Object change descriptions
·····

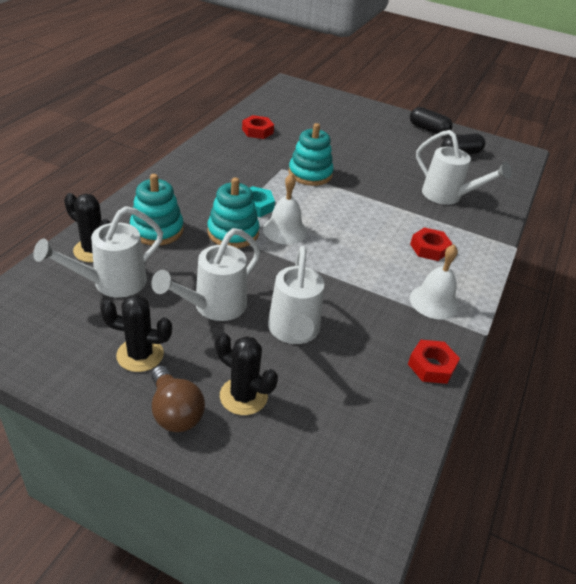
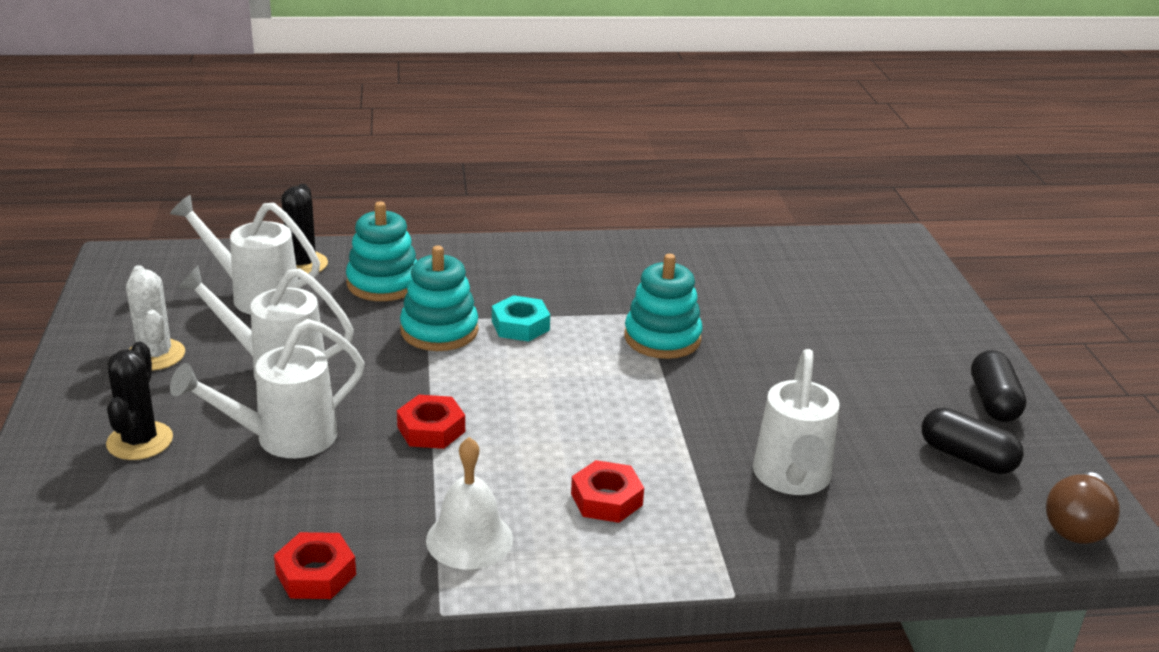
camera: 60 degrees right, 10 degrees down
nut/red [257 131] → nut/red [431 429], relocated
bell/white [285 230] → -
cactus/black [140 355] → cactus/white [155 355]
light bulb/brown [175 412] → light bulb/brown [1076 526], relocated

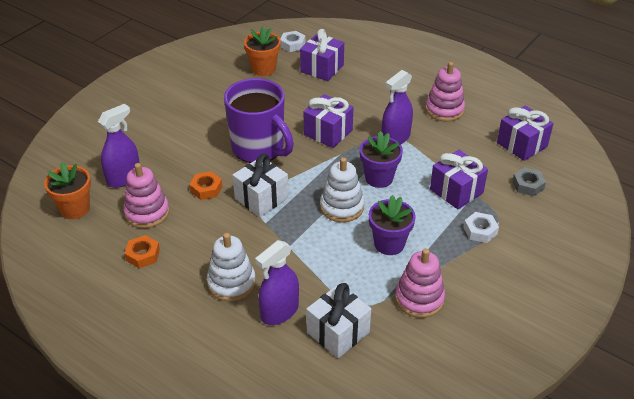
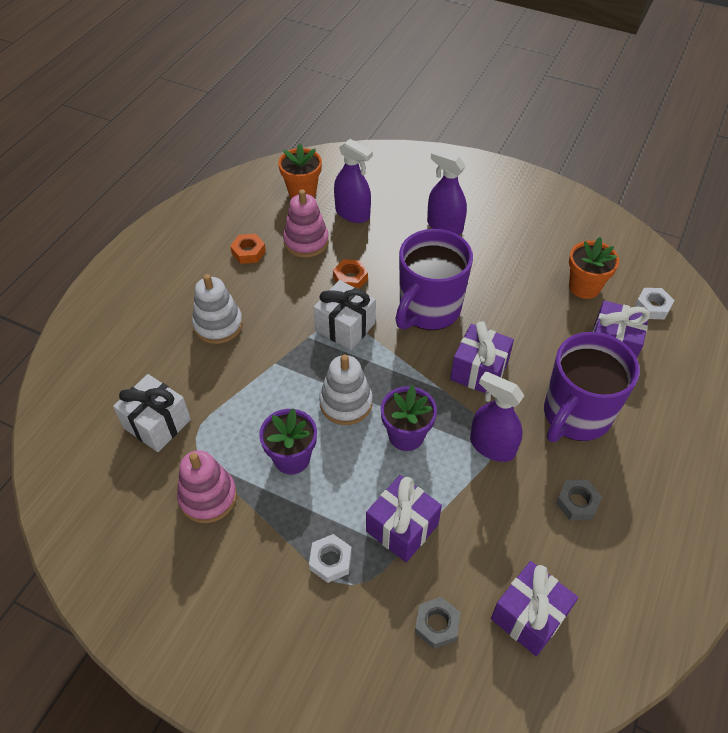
camera: 80 degrees right, 10 degrees up
stacking toy/pink [444 110] → nut/grey [577 502]
spray bottle/purple [279 312] → spray bottle/purple [444 226], relocated
- → mug/purple [575 415]

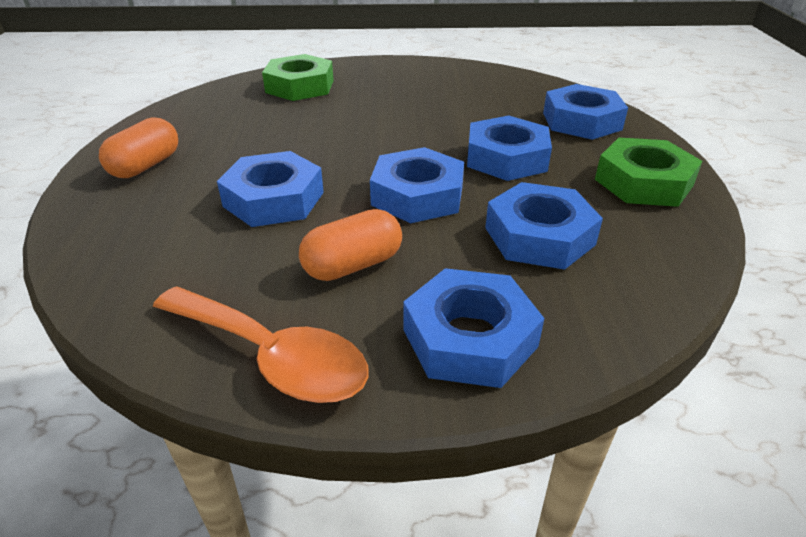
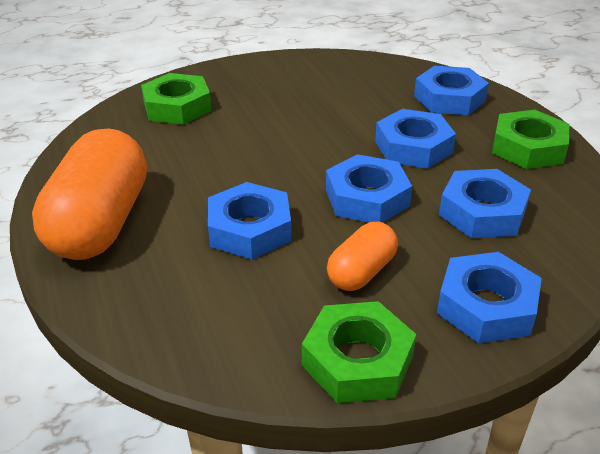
camera: 20 degrees left, 0 degrees up
capsule/orange [146 166] → capsule/orange [100 223], x1.94
spoon/orange [272 356] → nut/green [358 360]

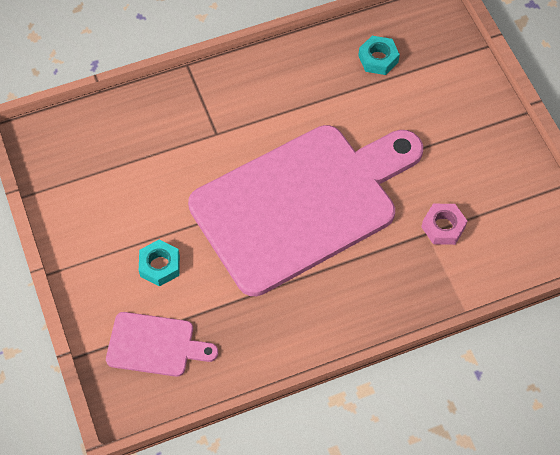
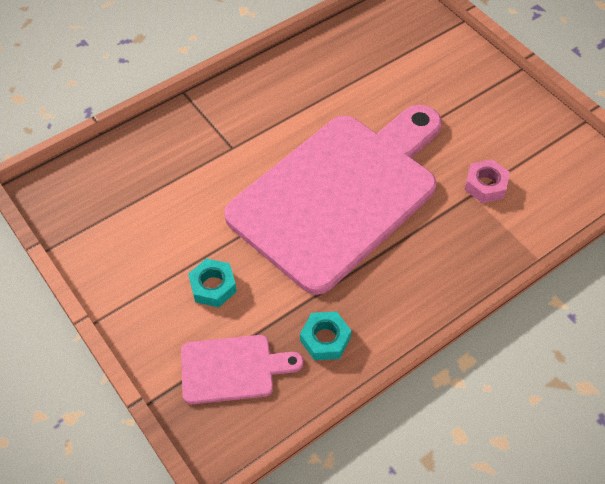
camera: 15 degrees left, 5 degrees down
nut/turquoise [378 59] → nut/turquoise [325 339], relocated

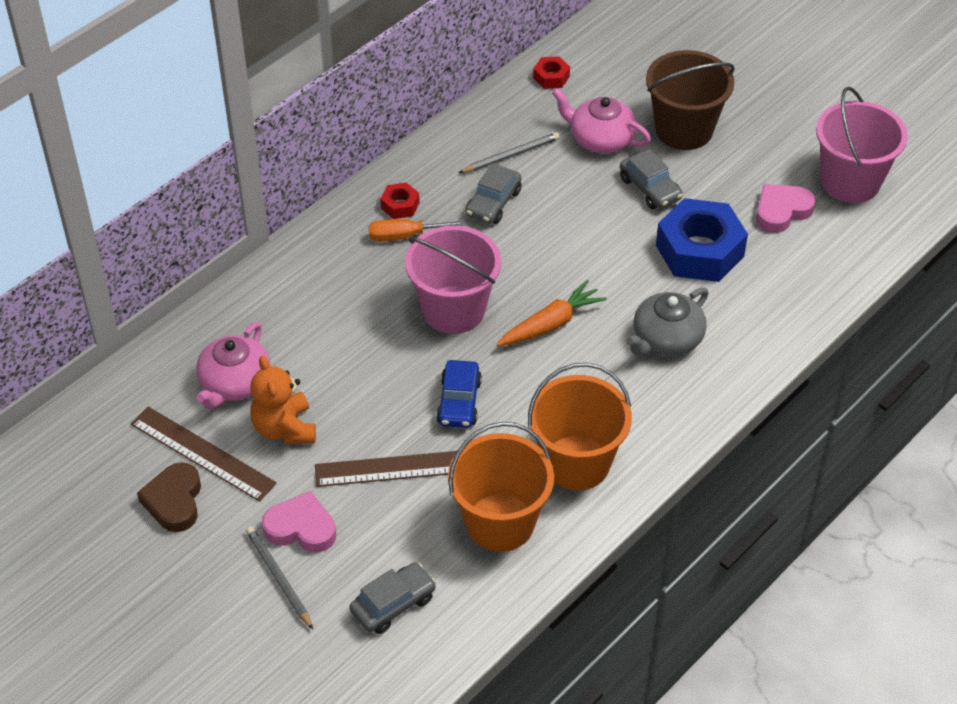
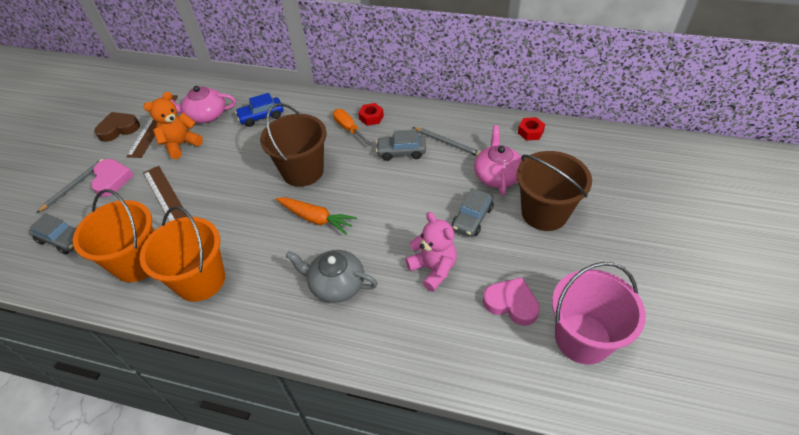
camera: 65 degrees right, 0 degrees up
nut/blue [699 250] → teddy bear/pink [433 269]
bucket/pink [453 310] → bucket/brown [303 171]
car/blue [459 402] → car/blue [261 116], relocated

·····

**Work to complete:** Transcribe the lines that run from the line bearing "- → mug/purple [575 415]" through the last line of the data. Keep the wording exact and leave out every picture.

**Task result:**
- → mug/purple [575 415]

camera: 20 degrees left, 0 degrees up
capsule/orange [146 166] → capsule/orange [100 223], x1.94
spoon/orange [272 356] → nut/green [358 360]

camera: 15 degrees left, 5 degrees down
nut/turquoise [378 59] → nut/turquoise [325 339], relocated

camera: 65 degrees right, 0 degrees up
nut/blue [699 250] → teddy bear/pink [433 269]
bucket/pink [453 310] → bucket/brown [303 171]
car/blue [459 402] → car/blue [261 116], relocated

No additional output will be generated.